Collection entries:
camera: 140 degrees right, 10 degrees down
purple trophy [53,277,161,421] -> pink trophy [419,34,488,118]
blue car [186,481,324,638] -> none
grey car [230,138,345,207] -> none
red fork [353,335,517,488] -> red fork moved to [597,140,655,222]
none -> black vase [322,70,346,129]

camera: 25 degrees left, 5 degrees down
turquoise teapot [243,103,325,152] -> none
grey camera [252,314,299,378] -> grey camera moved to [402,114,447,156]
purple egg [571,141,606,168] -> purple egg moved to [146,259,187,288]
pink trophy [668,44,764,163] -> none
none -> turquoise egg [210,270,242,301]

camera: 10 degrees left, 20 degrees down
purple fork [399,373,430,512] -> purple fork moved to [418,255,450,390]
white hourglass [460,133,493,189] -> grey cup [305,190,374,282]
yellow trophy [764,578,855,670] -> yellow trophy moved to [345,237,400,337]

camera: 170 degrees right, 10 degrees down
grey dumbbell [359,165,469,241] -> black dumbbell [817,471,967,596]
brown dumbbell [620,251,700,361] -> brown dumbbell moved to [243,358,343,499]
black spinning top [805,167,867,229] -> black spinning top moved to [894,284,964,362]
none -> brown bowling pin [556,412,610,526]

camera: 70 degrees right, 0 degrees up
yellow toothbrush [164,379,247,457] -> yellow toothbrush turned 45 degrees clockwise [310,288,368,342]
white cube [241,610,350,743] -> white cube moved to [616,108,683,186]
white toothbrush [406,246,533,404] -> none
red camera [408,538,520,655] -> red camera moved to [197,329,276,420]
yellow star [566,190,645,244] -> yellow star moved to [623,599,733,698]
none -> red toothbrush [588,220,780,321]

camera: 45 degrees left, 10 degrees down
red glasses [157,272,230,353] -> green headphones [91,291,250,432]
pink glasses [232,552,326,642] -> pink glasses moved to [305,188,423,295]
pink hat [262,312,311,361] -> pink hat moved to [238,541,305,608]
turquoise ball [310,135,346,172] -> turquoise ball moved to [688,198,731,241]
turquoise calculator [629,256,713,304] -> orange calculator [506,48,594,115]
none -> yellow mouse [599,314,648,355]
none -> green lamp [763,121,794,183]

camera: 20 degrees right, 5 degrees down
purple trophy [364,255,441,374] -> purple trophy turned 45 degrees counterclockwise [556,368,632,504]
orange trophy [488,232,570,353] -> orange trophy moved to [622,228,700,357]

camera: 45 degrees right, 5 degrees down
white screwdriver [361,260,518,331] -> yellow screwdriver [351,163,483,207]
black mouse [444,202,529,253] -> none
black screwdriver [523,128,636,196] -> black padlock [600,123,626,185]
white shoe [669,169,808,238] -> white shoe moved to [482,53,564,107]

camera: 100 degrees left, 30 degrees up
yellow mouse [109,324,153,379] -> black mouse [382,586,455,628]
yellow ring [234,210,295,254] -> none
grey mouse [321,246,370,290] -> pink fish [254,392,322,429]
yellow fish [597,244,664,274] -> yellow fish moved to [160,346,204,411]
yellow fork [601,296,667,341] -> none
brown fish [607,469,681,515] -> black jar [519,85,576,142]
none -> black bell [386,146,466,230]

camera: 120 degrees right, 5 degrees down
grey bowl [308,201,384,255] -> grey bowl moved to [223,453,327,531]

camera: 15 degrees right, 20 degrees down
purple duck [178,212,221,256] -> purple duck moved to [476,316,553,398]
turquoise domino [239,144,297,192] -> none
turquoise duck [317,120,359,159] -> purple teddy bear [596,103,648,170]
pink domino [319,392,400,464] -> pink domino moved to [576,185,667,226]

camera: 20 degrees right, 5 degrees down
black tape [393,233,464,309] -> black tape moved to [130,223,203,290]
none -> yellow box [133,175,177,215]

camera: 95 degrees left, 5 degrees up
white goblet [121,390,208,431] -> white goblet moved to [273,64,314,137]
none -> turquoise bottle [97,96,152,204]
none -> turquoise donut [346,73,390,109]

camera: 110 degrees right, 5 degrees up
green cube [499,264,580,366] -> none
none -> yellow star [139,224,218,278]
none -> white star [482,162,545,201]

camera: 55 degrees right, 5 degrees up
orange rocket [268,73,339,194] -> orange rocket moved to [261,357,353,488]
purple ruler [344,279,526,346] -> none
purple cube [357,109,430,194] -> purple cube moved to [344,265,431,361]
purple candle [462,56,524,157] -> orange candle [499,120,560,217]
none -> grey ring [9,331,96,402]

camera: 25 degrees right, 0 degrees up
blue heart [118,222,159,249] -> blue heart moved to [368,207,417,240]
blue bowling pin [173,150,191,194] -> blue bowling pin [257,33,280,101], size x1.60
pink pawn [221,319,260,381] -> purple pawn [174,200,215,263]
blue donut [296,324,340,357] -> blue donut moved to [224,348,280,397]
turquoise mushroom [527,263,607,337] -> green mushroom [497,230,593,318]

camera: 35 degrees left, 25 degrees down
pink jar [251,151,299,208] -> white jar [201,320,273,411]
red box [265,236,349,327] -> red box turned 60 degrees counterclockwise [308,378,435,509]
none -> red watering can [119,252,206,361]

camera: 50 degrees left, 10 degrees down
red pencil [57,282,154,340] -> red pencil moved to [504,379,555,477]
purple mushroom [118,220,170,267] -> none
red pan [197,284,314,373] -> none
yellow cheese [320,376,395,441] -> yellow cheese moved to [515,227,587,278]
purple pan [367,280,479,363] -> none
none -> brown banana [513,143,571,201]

**Description of the task:**
Starting with the first line of the data above, copy each line exactly until you reach the line with "pink trophy [668,44,764,163] -> none"; include that line as well.

**Output for this exercise:**
camera: 140 degrees right, 10 degrees down
purple trophy [53,277,161,421] -> pink trophy [419,34,488,118]
blue car [186,481,324,638] -> none
grey car [230,138,345,207] -> none
red fork [353,335,517,488] -> red fork moved to [597,140,655,222]
none -> black vase [322,70,346,129]

camera: 25 degrees left, 5 degrees down
turquoise teapot [243,103,325,152] -> none
grey camera [252,314,299,378] -> grey camera moved to [402,114,447,156]
purple egg [571,141,606,168] -> purple egg moved to [146,259,187,288]
pink trophy [668,44,764,163] -> none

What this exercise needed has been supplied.